*** Excerpted records Section Begins ***
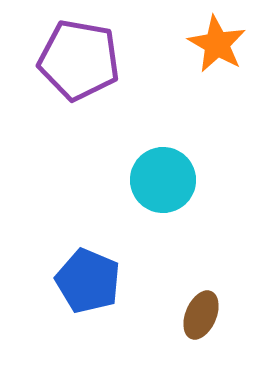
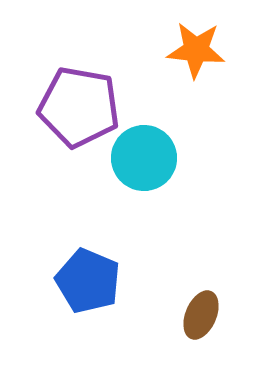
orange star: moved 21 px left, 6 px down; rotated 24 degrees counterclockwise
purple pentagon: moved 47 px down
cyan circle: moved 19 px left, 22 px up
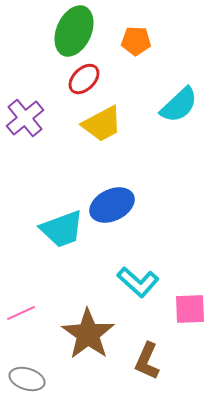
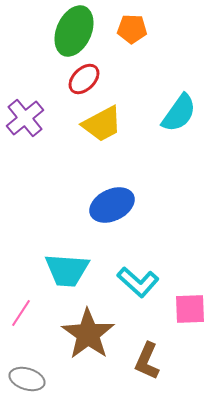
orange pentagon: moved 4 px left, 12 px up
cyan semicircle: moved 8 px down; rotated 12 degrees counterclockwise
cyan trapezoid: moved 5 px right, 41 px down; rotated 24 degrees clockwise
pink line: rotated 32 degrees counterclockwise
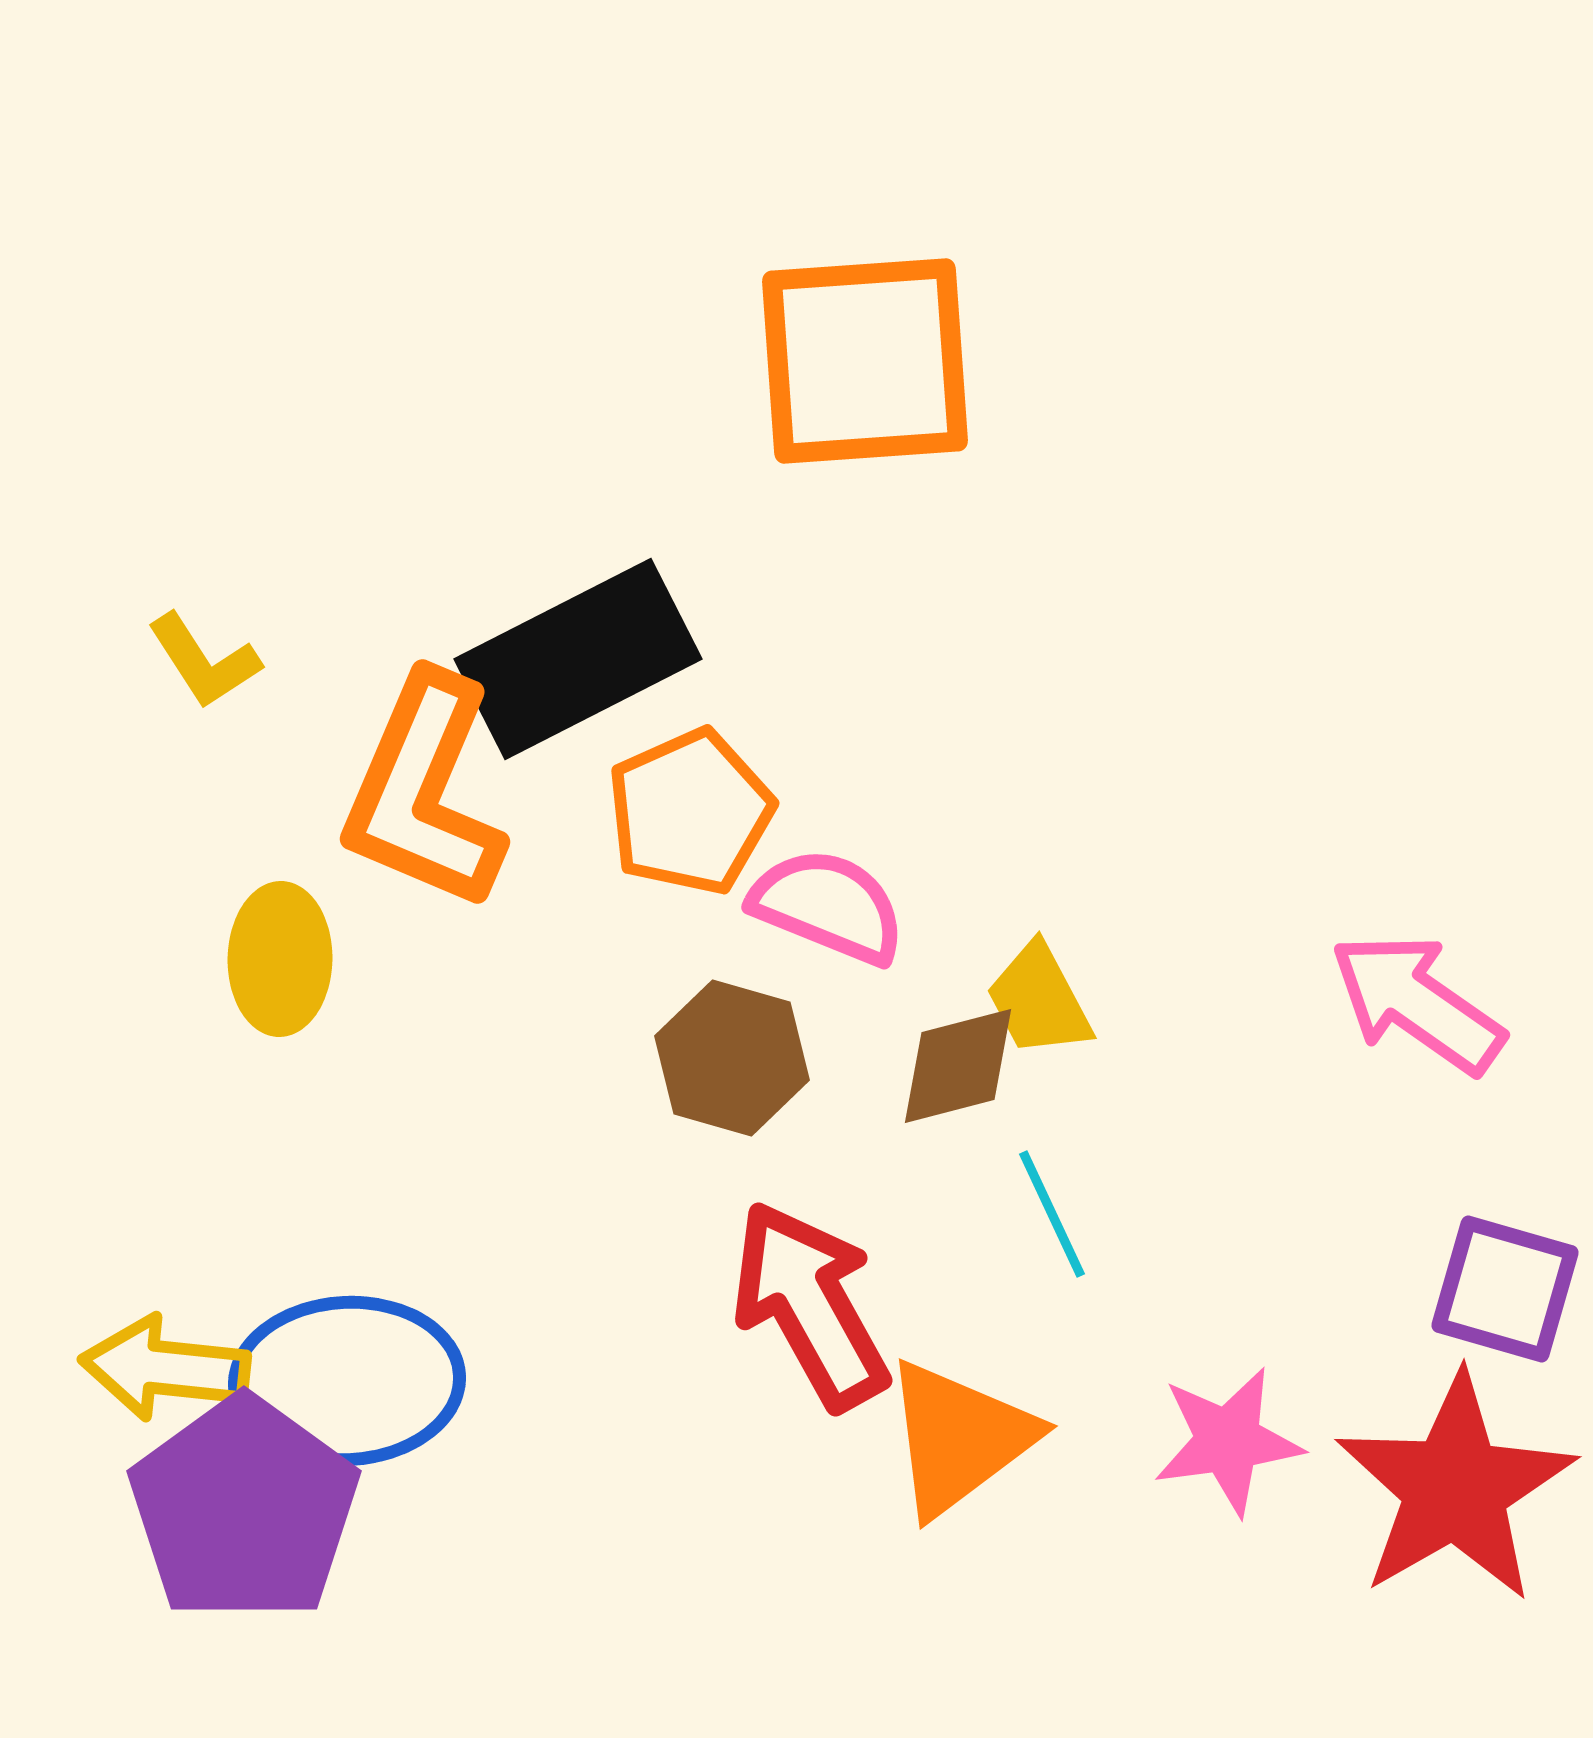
*** Excerpted records Section Ends ***
*** Excerpted records Section Begins ***
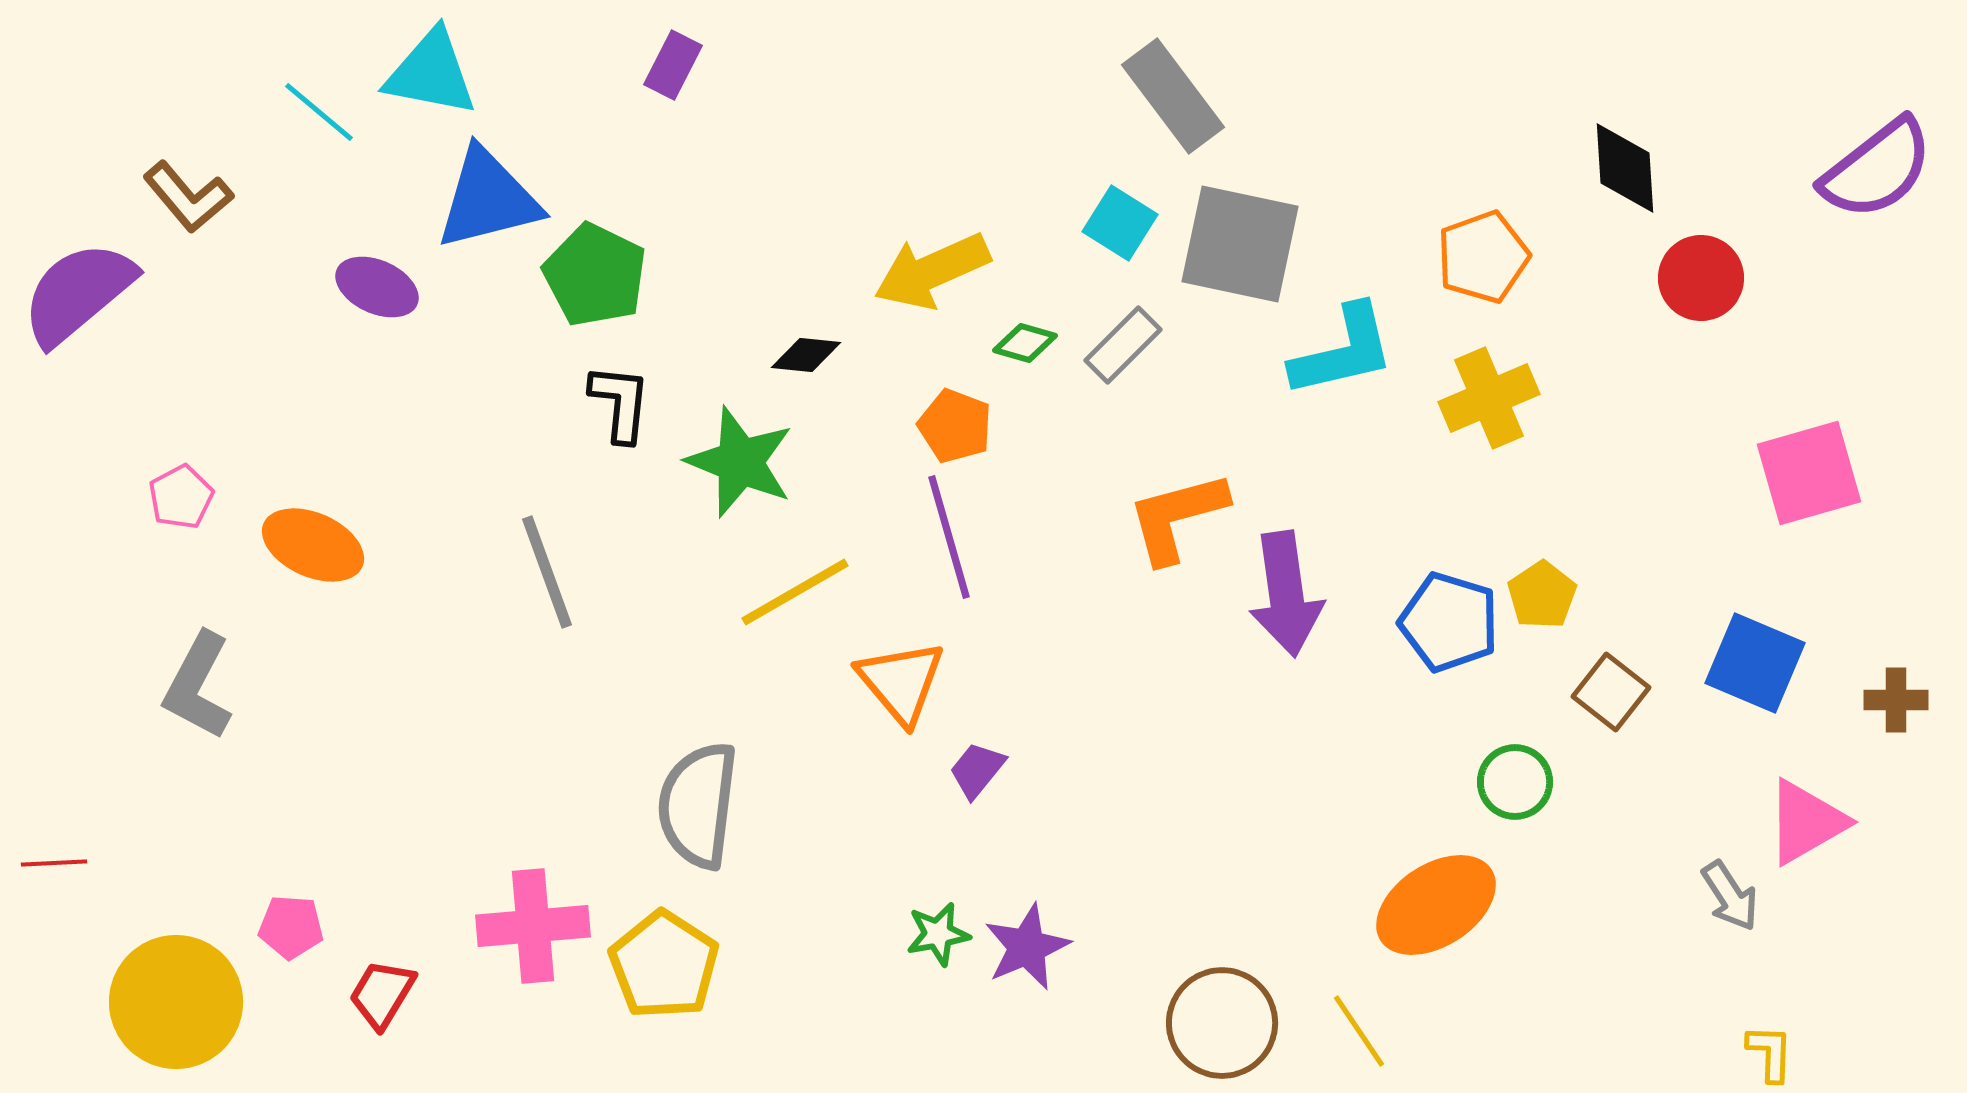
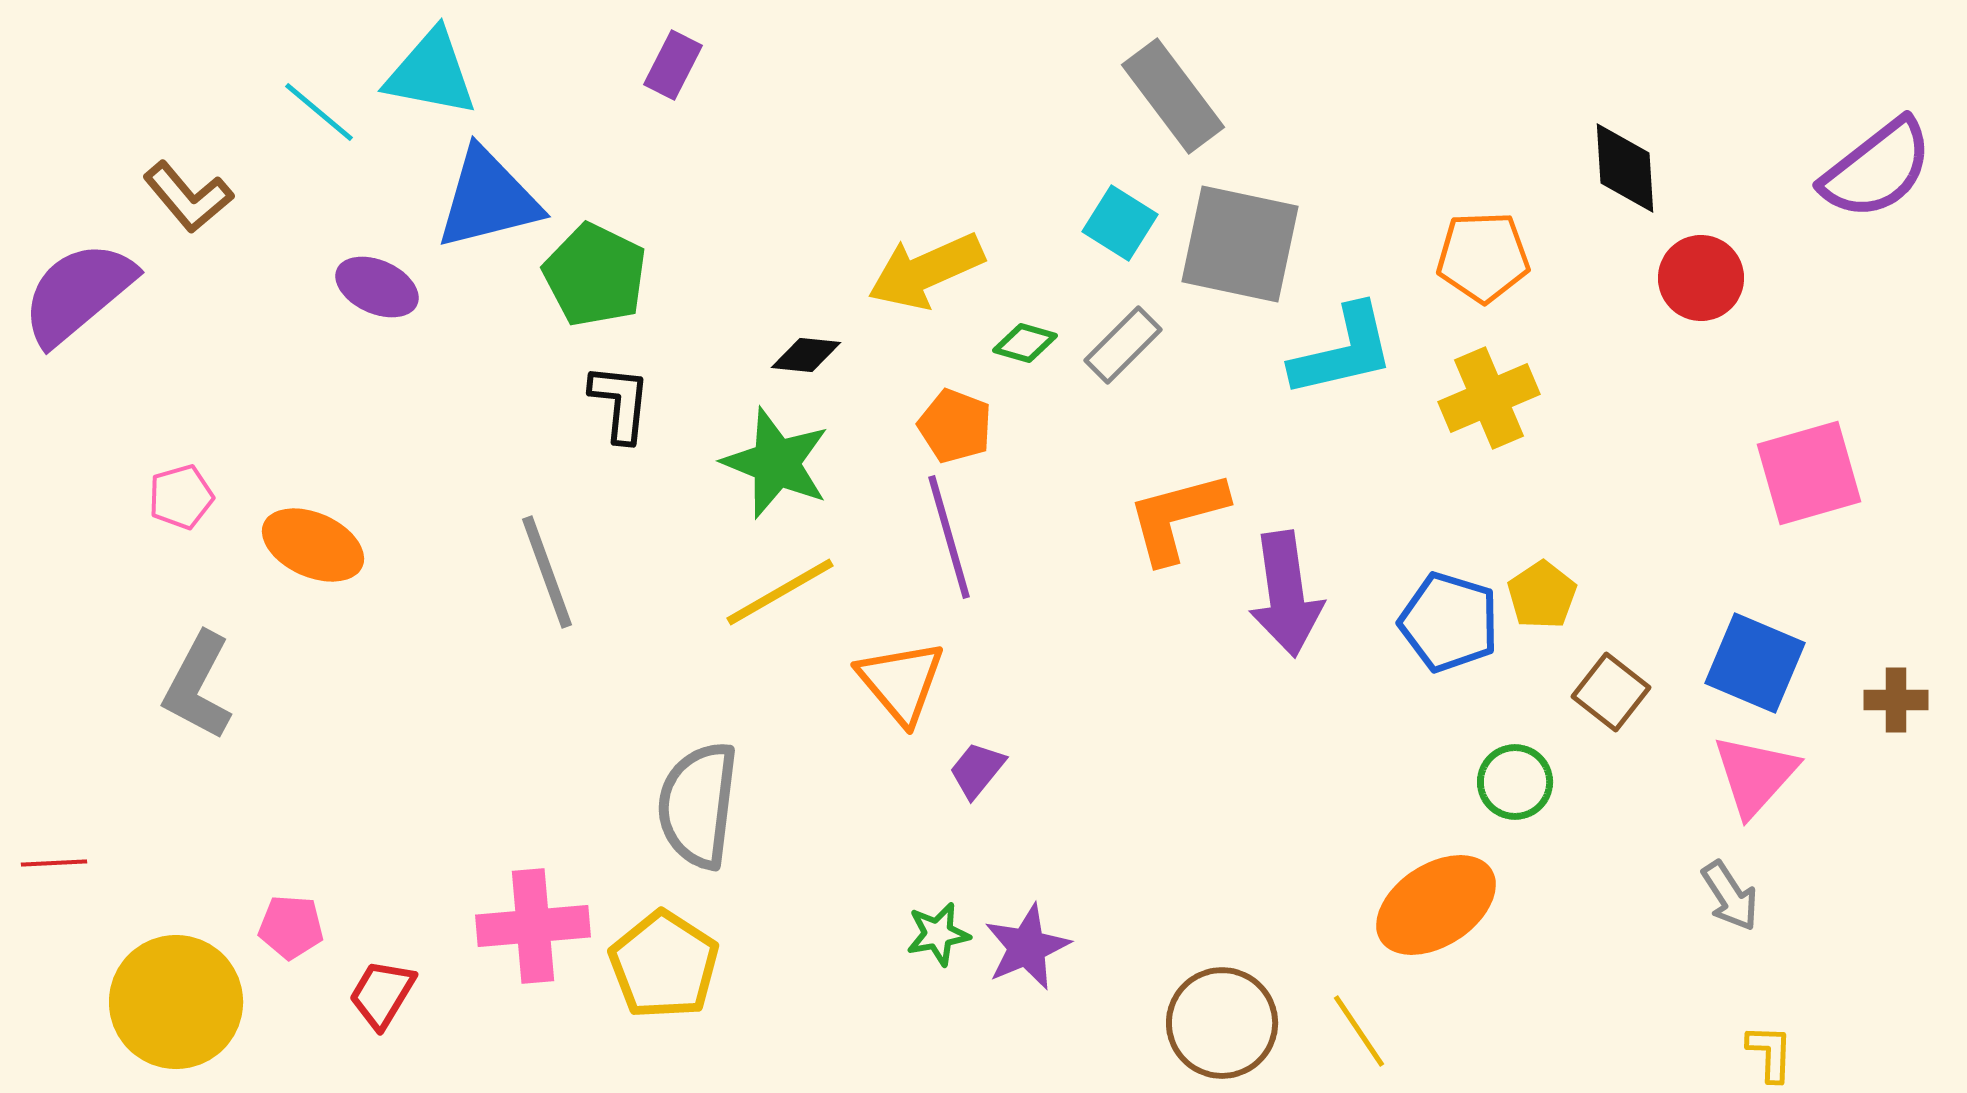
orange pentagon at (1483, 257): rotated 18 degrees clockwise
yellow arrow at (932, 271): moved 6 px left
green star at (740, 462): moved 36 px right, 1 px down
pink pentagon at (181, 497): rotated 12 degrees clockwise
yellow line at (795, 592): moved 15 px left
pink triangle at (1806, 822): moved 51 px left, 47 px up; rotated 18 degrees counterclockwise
*** Excerpted records Section Ends ***
# Aim of the task
Nothing should appear in the answer except the lines above from the line with "yellow arrow at (932, 271): moved 6 px left" through the line with "pink triangle at", both included, written out exactly.

# Finished task
yellow arrow at (932, 271): moved 6 px left
green star at (740, 462): moved 36 px right, 1 px down
pink pentagon at (181, 497): rotated 12 degrees clockwise
yellow line at (795, 592): moved 15 px left
pink triangle at (1806, 822): moved 51 px left, 47 px up; rotated 18 degrees counterclockwise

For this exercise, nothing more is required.